→ PROBLEM TO SOLVE
An exact copy of all the data is the required output.

+---+

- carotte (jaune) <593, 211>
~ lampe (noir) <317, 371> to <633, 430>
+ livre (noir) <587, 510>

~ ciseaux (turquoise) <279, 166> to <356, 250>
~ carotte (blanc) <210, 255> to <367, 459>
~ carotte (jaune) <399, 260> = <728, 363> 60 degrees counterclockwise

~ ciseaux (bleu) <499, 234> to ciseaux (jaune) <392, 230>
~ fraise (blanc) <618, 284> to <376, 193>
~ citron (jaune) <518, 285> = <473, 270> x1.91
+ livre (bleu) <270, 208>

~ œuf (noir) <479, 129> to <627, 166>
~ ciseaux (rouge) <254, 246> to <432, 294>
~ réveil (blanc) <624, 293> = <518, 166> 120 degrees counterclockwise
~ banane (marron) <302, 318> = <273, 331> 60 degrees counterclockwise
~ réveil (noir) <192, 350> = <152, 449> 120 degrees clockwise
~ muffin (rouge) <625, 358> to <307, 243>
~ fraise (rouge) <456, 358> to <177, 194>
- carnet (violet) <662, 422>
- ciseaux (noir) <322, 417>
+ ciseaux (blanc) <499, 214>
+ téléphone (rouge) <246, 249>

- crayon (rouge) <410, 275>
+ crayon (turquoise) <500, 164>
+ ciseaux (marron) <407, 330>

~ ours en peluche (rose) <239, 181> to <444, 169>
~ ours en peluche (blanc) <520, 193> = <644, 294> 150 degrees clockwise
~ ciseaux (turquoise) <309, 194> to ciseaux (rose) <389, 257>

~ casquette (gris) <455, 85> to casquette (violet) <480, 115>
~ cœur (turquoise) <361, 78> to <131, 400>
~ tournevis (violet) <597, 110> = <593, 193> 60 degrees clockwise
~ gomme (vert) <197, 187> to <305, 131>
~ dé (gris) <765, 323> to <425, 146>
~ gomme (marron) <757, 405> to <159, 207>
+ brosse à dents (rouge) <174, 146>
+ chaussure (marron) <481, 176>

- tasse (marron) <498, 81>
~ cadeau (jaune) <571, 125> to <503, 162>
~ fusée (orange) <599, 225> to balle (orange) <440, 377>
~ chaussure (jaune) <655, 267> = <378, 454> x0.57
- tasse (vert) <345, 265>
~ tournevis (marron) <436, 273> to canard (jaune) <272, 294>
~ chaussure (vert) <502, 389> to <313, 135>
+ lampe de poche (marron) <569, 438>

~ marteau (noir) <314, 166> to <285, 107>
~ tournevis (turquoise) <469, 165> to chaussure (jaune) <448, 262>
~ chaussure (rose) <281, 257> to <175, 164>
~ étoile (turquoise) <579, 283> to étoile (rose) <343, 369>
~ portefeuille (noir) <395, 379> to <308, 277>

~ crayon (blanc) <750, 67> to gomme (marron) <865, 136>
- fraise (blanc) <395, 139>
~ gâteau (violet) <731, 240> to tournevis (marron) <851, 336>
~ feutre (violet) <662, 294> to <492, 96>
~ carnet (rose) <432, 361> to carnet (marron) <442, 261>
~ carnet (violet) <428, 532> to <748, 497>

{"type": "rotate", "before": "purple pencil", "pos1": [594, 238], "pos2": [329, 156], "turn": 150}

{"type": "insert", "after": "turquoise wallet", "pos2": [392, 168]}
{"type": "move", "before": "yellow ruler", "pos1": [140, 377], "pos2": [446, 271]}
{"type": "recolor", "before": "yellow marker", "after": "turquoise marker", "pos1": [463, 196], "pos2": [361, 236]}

+---+

→ OUTPUT FOR THIS EXERCISE
- carotte (jaune) <593, 211>
~ lampe (noir) <317, 371> to <633, 430>
+ livre (noir) <587, 510>

~ ciseaux (turquoise) <279, 166> to <356, 250>
~ carotte (blanc) <210, 255> to <367, 459>
~ carotte (jaune) <399, 260> = <728, 363> 60 degrees counterclockwise

~ ciseaux (bleu) <499, 234> to ciseaux (jaune) <392, 230>
~ fraise (blanc) <618, 284> to <376, 193>
~ citron (jaune) <518, 285> = <473, 270> x1.91
+ livre (bleu) <270, 208>

~ œuf (noir) <479, 129> to <627, 166>
~ ciseaux (rouge) <254, 246> to <432, 294>
~ réveil (blanc) <624, 293> = <518, 166> 120 degrees counterclockwise
~ banane (marron) <302, 318> = <273, 331> 60 degrees counterclockwise
~ réveil (noir) <192, 350> = <152, 449> 120 degrees clockwise
~ muffin (rouge) <625, 358> to <307, 243>
~ fraise (rouge) <456, 358> to <177, 194>
- carnet (violet) <662, 422>
- ciseaux (noir) <322, 417>
+ ciseaux (blanc) <499, 214>
+ téléphone (rouge) <246, 249>

- crayon (rouge) <410, 275>
+ crayon (turquoise) <500, 164>
+ ciseaux (marron) <407, 330>

~ ours en peluche (rose) <239, 181> to <444, 169>
~ ours en peluche (blanc) <520, 193> = <644, 294> 150 degrees clockwise
~ ciseaux (turquoise) <309, 194> to ciseaux (rose) <389, 257>

~ casquette (gris) <455, 85> to casquette (violet) <480, 115>
~ cœur (turquoise) <361, 78> to <131, 400>
~ tournevis (violet) <597, 110> = <593, 193> 60 degrees clockwise
~ gomme (vert) <197, 187> to <305, 131>
~ dé (gris) <765, 323> to <425, 146>
~ gomme (marron) <757, 405> to <159, 207>
+ brosse à dents (rouge) <174, 146>
+ chaussure (marron) <481, 176>

- tasse (marron) <498, 81>
~ cadeau (jaune) <571, 125> to <503, 162>
~ fusée (orange) <599, 225> to balle (orange) <440, 377>
~ chaussure (jaune) <655, 267> = <378, 454> x0.57
- tasse (vert) <345, 265>
~ tournevis (marron) <436, 273> to canard (jaune) <272, 294>
~ chaussure (vert) <502, 389> to <313, 135>
+ lampe de poche (marron) <569, 438>

~ marteau (noir) <314, 166> to <285, 107>
~ tournevis (turquoise) <469, 165> to chaussure (jaune) <448, 262>
~ chaussure (rose) <281, 257> to <175, 164>
~ étoile (turquoise) <579, 283> to étoile (rose) <343, 369>
~ portefeuille (noir) <395, 379> to <308, 277>

~ crayon (blanc) <750, 67> to gomme (marron) <865, 136>
- fraise (blanc) <395, 139>
~ gâteau (violet) <731, 240> to tournevis (marron) <851, 336>
~ feutre (violet) <662, 294> to <492, 96>
~ carnet (rose) <432, 361> to carnet (marron) <442, 261>
~ carnet (violet) <428, 532> to <748, 497>

{"type": "rotate", "before": "purple pencil", "pos1": [594, 238], "pos2": [329, 156], "turn": 150}

{"type": "insert", "after": "turquoise wallet", "pos2": [392, 168]}
{"type": "move", "before": "yellow ruler", "pos1": [140, 377], "pos2": [446, 271]}
{"type": "recolor", "before": "yellow marker", "after": "turquoise marker", "pos1": [463, 196], "pos2": [361, 236]}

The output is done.